• **THE TASK**: Instruction for the entries below: return the part that opens with the line containing "(788, 306) = (362, 310): brown" and closes with the line containing "(528, 98) = (307, 112): white", exactly, and no pictures.

*** ENTRIES SUPPLIED ***

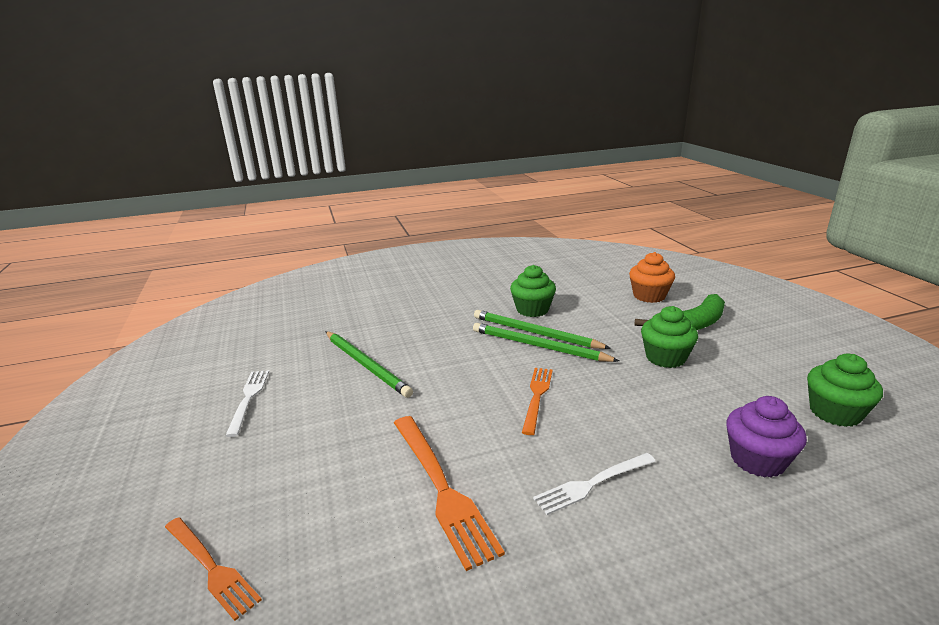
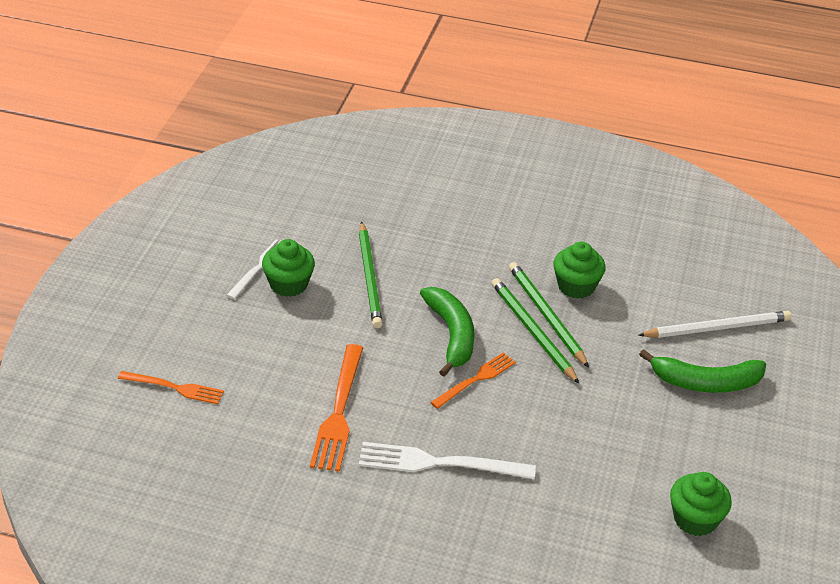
camera: 30 degrees right, 15 degrees up
(211, 567) = (175, 388): orange fork -> orange fork turned 60 degrees counterclockwise
(479, 375) = (451, 335): none -> green banana
(592, 484) = (439, 463): white fork -> white fork, size x1.57
(649, 296) = (717, 328): orange cupcake -> white pencil
(665, 358) = (630, 402): green cupcake -> green cupcake (288, 284)
(757, 460) = (575, 513): purple cupcake -> none

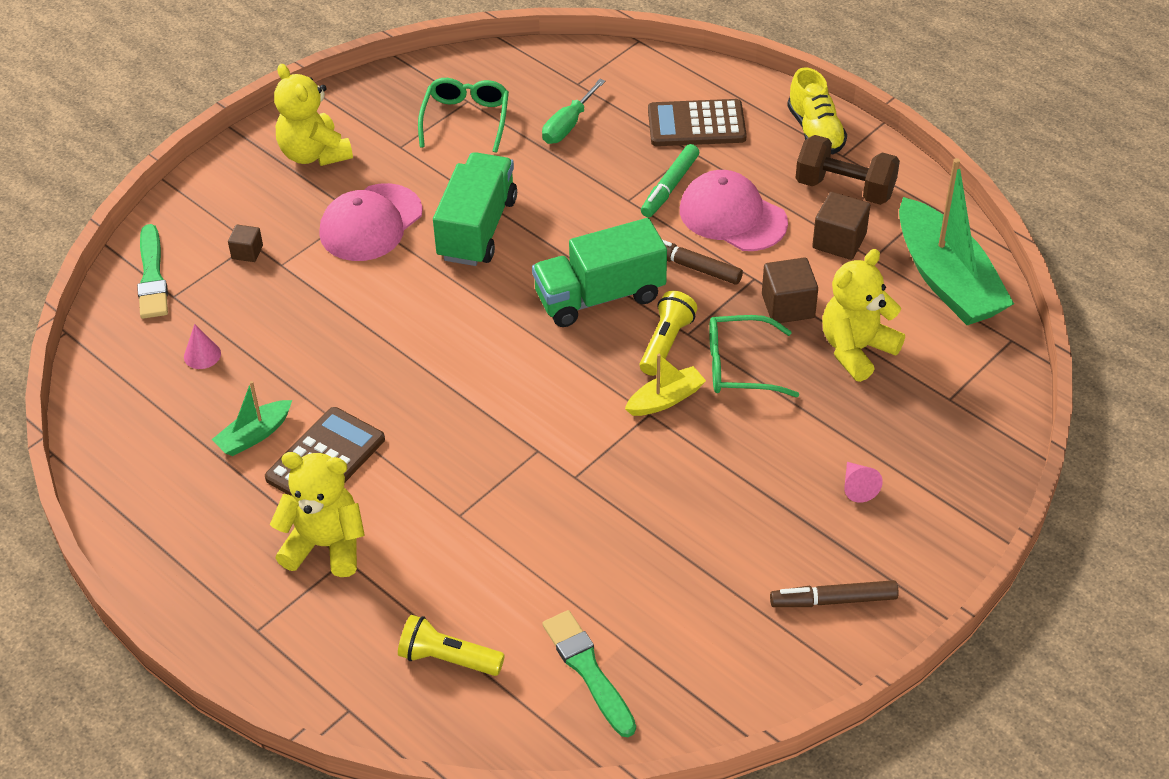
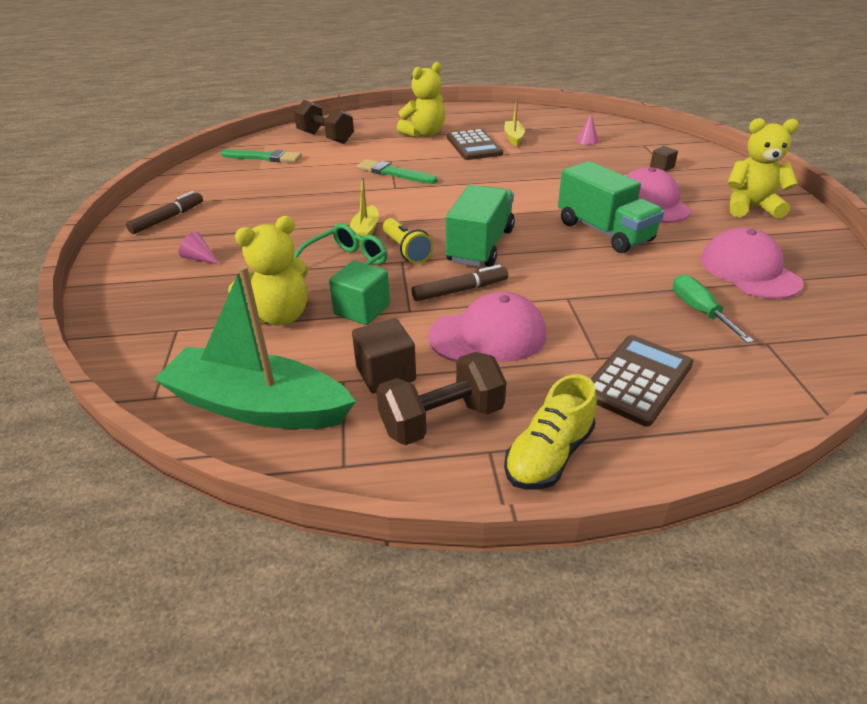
camera: 130 degrees right, 10 degrees down
(152, 276) = (667, 144): green brush -> green brush (394, 173)
(254, 435) = (513, 138): green boat -> yellow boat
(448, 659) = (325, 138): yellow flashlight -> brown dumbbell
(466, 119) = (749, 270): green glasses -> pink cap
(669, 187) = (561, 323): green marker -> none
(788, 306) = (362, 310): brown cube -> green cube
(815, 131) = (548, 455): yellow shoe -> yellow shoe turned 75 degrees counterclockwise
(856, 349) = (280, 316): yellow teddy bear -> yellow teddy bear turned 60 degrees clockwise

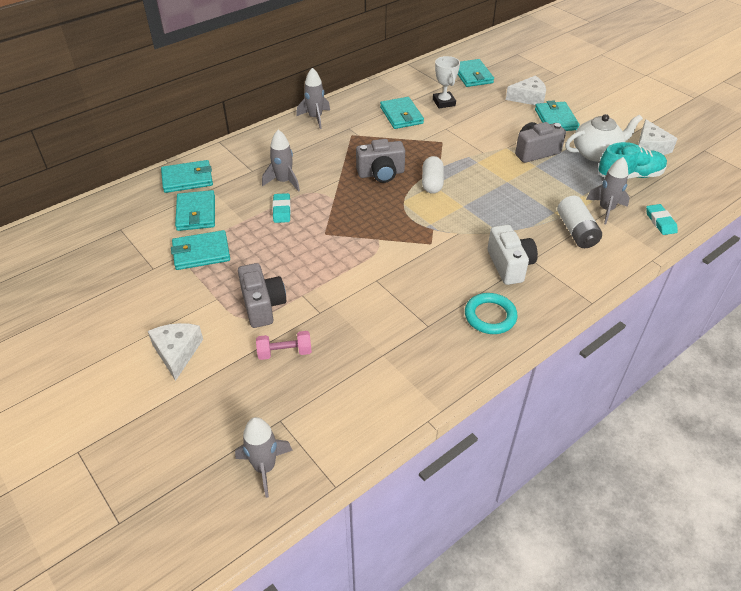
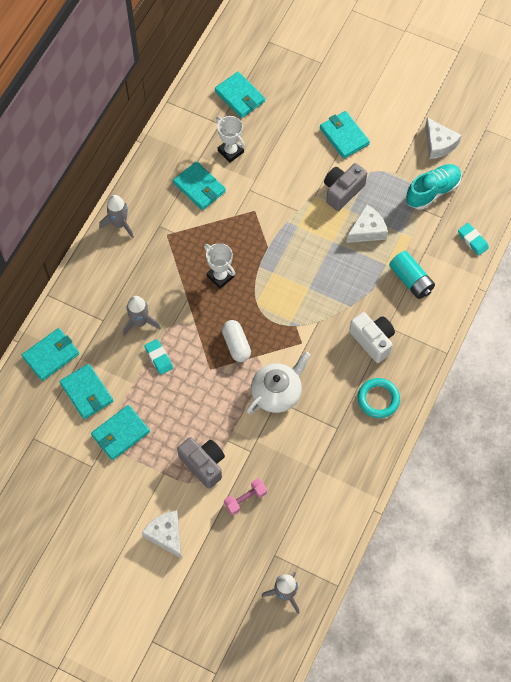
camera: 25 degrees left, 20 degrees up
(381, 173) = (220, 276): grey camera -> white trophy
(432, 183) = (270, 270): white capsule -> white capsule (236, 345)
(528, 98) = (307, 112): white cheese -> white cheese (367, 230)
(576, 231) = (411, 280): white battery -> turquoise battery
(596, 153) = (395, 171): white teapot -> white teapot (277, 392)
(606, 209) = (426, 243): grey rocket -> none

*** End of ENTRIES SUPPLIED ***

• **ANSWER TO THIS TASK**:
(788, 306) = (362, 310): brown cube -> green cube
(815, 131) = (548, 455): yellow shoe -> yellow shoe turned 75 degrees counterclockwise
(856, 349) = (280, 316): yellow teddy bear -> yellow teddy bear turned 60 degrees clockwise

camera: 25 degrees left, 20 degrees up
(381, 173) = (220, 276): grey camera -> white trophy
(432, 183) = (270, 270): white capsule -> white capsule (236, 345)
(528, 98) = (307, 112): white cheese -> white cheese (367, 230)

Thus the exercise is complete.